■ Exercise
Please copy out the lines in the entries that contain "round".

[Before-and-after object listings]
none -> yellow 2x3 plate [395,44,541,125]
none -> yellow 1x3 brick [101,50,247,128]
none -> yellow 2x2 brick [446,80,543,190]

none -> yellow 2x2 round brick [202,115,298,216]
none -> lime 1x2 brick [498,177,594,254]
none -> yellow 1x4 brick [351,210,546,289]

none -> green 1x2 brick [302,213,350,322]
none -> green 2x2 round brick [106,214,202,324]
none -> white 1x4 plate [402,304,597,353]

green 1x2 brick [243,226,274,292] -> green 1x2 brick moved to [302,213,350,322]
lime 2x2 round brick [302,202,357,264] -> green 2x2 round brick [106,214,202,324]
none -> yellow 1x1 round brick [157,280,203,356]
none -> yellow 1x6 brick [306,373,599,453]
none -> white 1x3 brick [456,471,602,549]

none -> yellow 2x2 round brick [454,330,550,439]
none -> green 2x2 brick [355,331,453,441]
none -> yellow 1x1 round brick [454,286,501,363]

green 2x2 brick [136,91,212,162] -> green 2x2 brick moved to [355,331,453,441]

■ Written response
none -> yellow 2x2 round brick [202,115,298,216]
none -> green 2x2 round brick [106,214,202,324]
lime 2x2 round brick [302,202,357,264] -> green 2x2 round brick [106,214,202,324]
none -> yellow 1x1 round brick [157,280,203,356]
none -> yellow 2x2 round brick [454,330,550,439]
none -> yellow 1x1 round brick [454,286,501,363]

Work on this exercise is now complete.